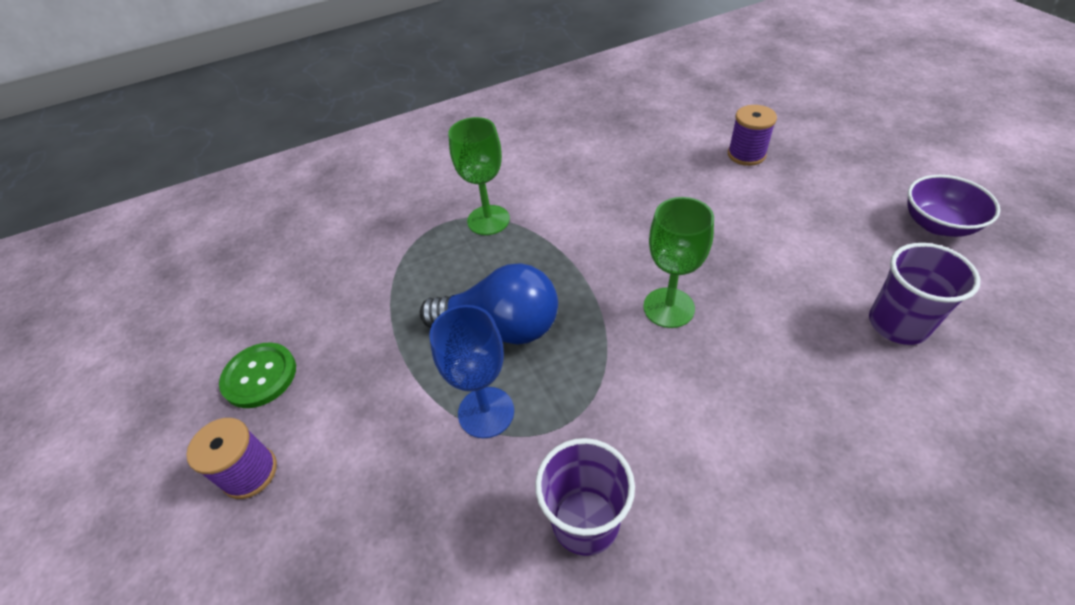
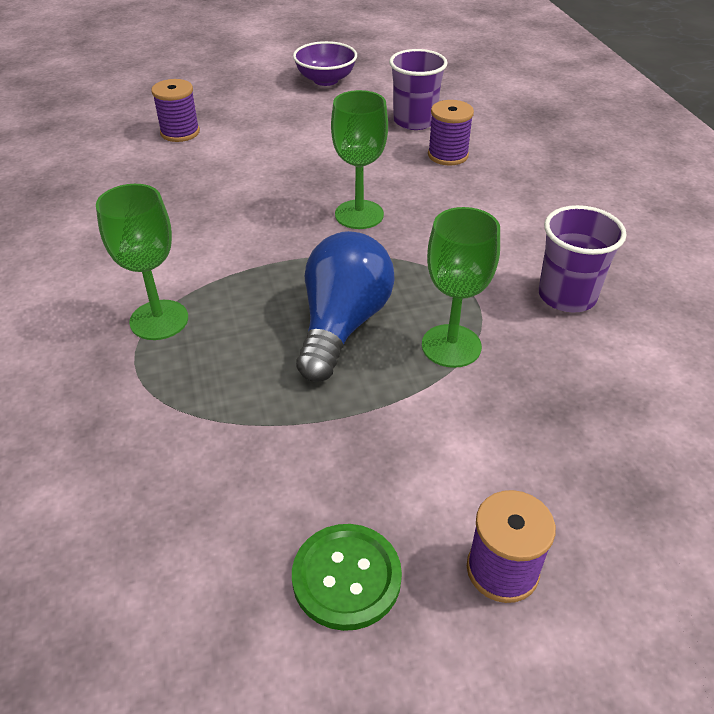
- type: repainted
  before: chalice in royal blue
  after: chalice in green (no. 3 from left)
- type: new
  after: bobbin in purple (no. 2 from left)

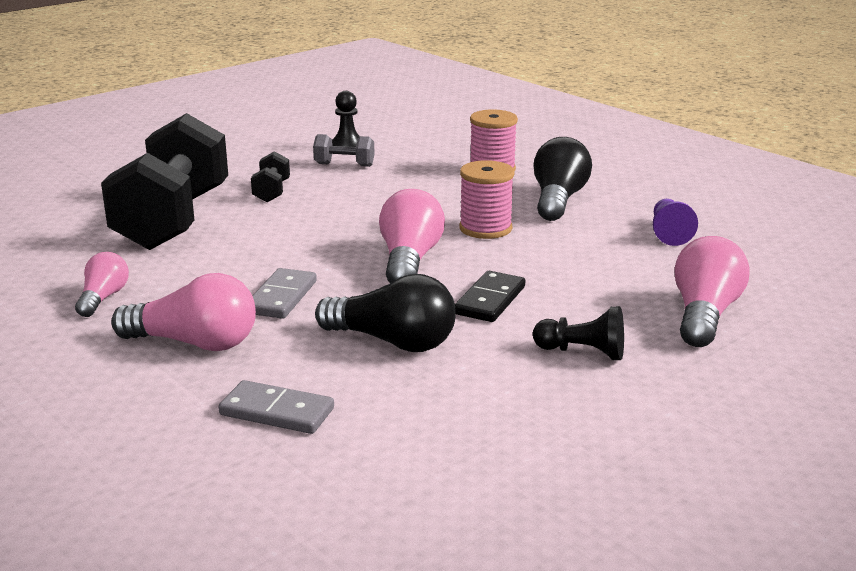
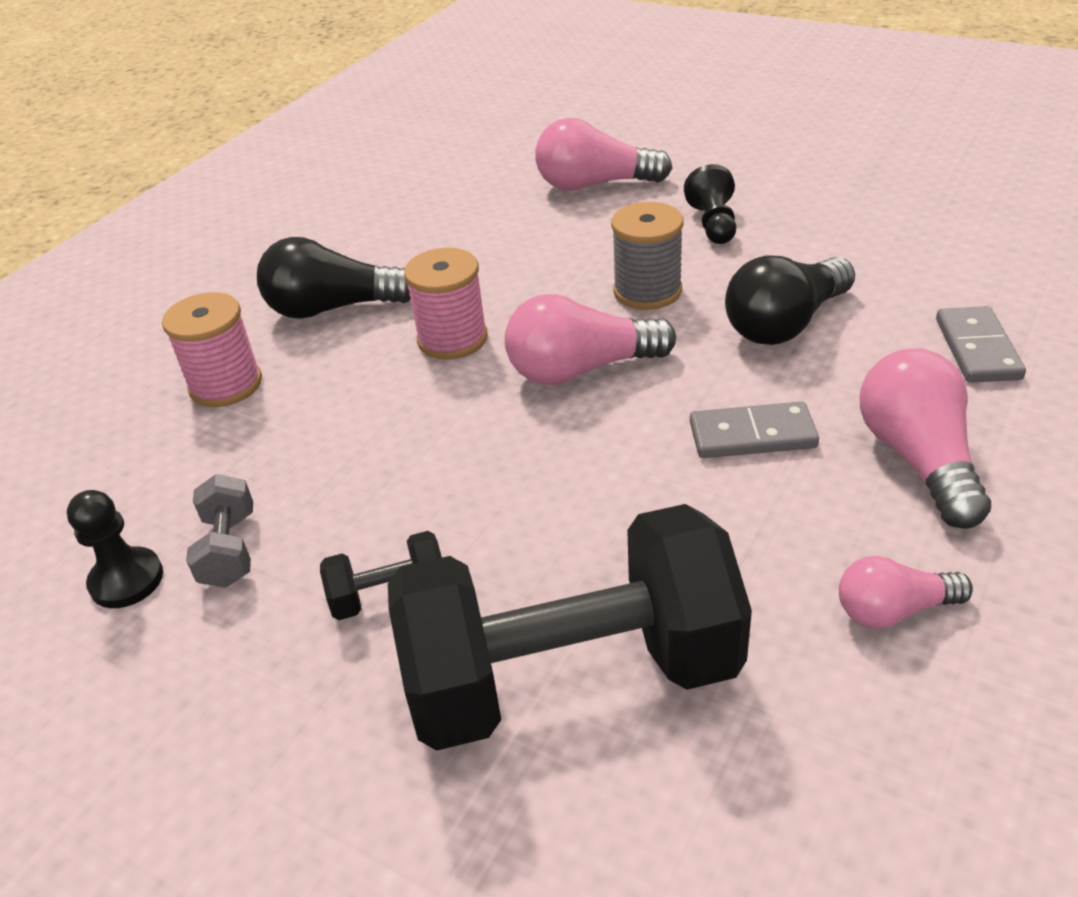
- type: gone
  before: game pawn in purple
- type: swapped
  before: domino piece in jet-black
  after: bobbin in ash-grey
- type: rotated
  before: light bulb in jet-black (no. 1 from left in the first image)
  turn: -135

### Work order
Show every line in the records above that contains the word "chalice".

### Task result
  before: chalice in royal blue
  after: chalice in green (no. 3 from left)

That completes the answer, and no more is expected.